Before and after images
▼

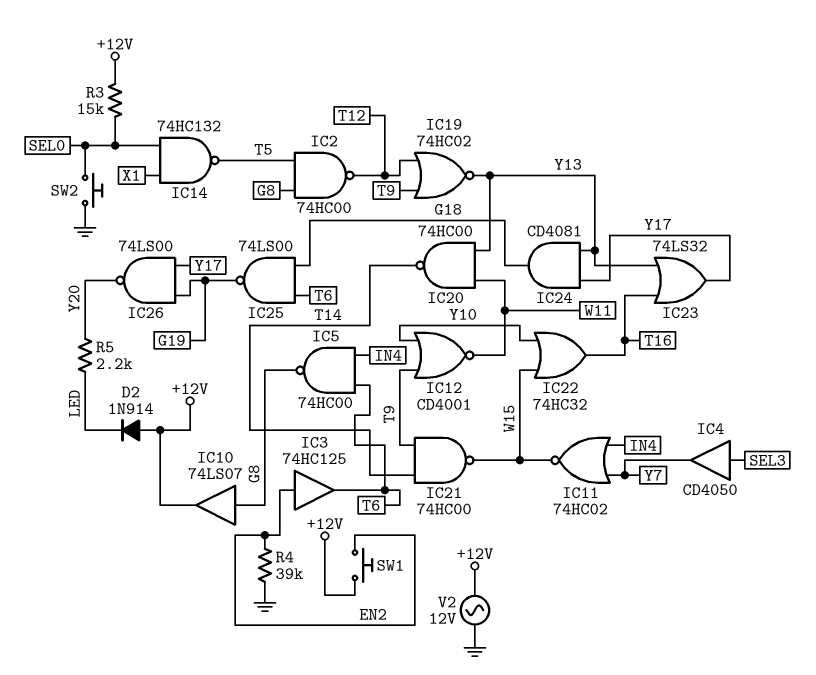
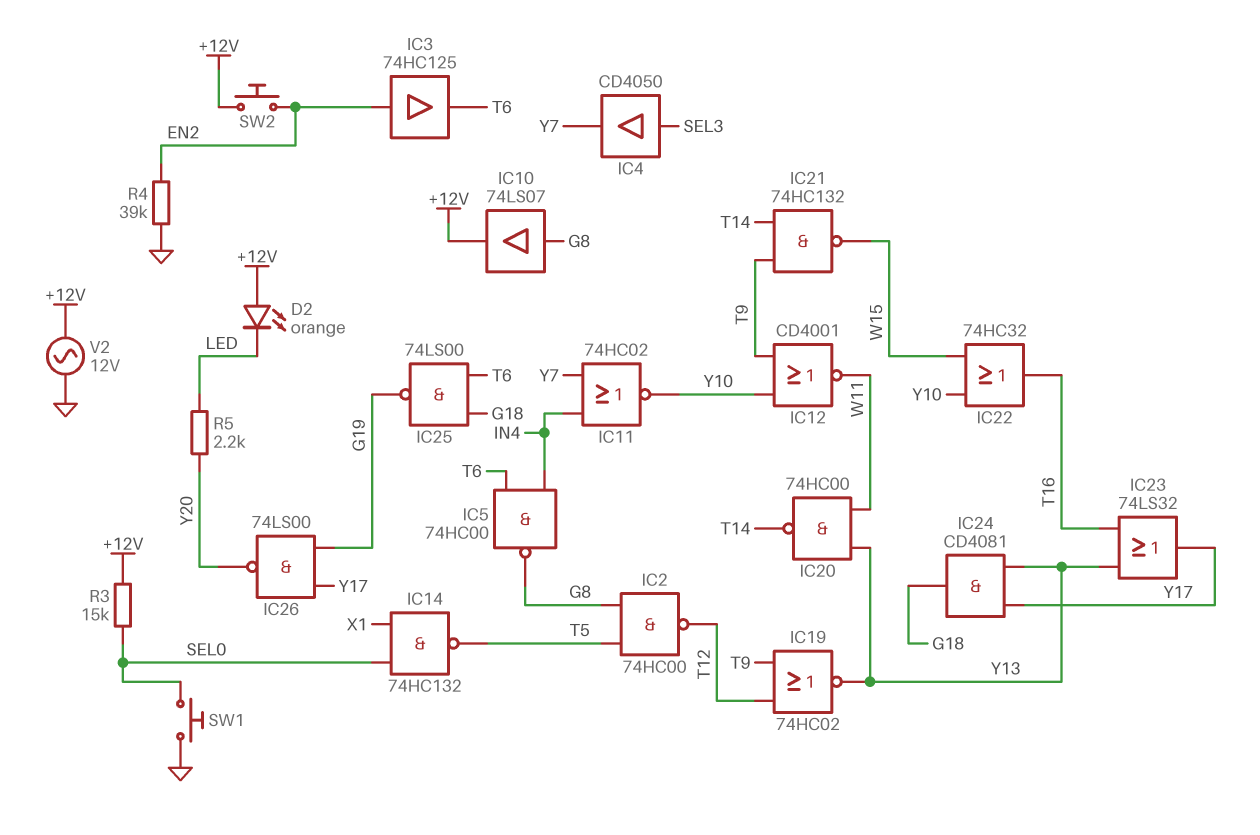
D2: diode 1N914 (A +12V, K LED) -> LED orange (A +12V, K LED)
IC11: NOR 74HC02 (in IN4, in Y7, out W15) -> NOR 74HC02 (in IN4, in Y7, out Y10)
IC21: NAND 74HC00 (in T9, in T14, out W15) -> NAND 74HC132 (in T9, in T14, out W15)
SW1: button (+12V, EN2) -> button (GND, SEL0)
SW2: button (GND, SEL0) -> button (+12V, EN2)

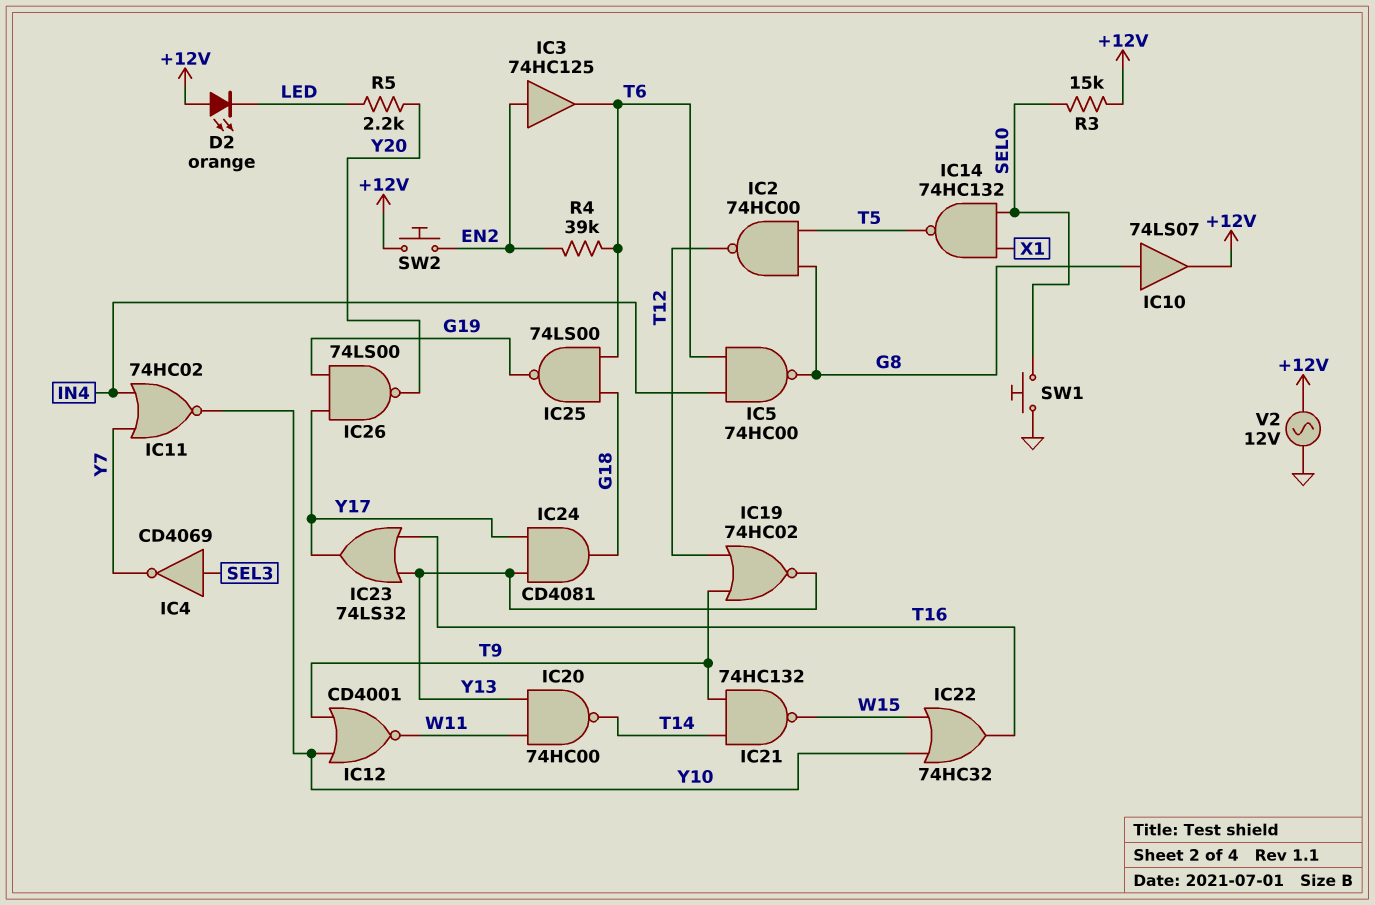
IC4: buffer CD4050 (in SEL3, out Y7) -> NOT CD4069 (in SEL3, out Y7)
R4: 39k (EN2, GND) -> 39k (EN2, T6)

▲

#### Work instruction:
From the line containing "SW1: button (+12V, EN2) -> button (GND, SEL0)" through the last line of the data above, write out every line word for word, and nothing else. Do not include the pictures.

#### Expected answer:
SW1: button (+12V, EN2) -> button (GND, SEL0)
SW2: button (GND, SEL0) -> button (+12V, EN2)

IC4: buffer CD4050 (in SEL3, out Y7) -> NOT CD4069 (in SEL3, out Y7)
R4: 39k (EN2, GND) -> 39k (EN2, T6)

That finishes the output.